## [YOUR ASSIGNMENT]
The lines below that include "boat" are to be found and copied.

(GIVEN INFORMATION)

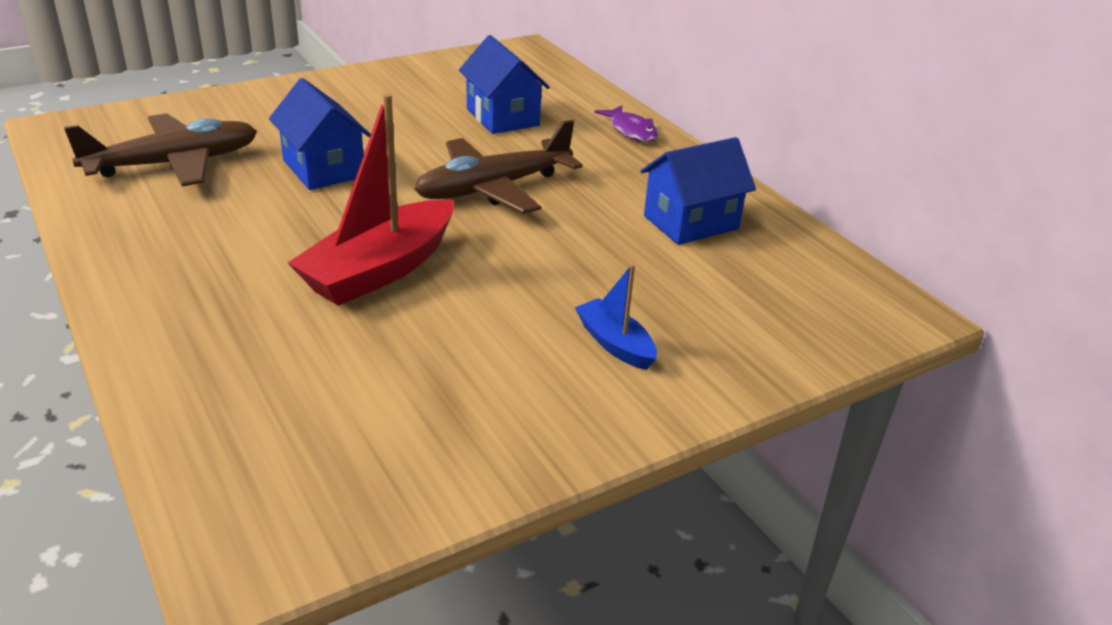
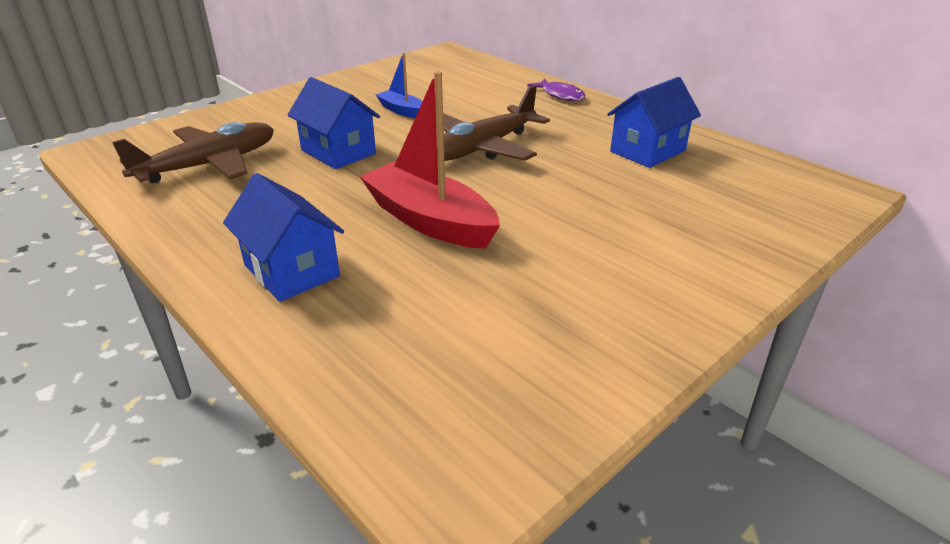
camera: 10 degrees left, 0 degrees up
(380, 270) = (429, 220): red boat -> red boat turned 105 degrees clockwise
(502, 117) = (458, 98): blue house -> blue house (291, 270)
(615, 344) = (653, 247): blue boat -> blue boat (402, 111)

(End GIVEN INFORMATION)

## [FINISHED TASK]
(380, 270) = (429, 220): red boat -> red boat turned 105 degrees clockwise
(615, 344) = (653, 247): blue boat -> blue boat (402, 111)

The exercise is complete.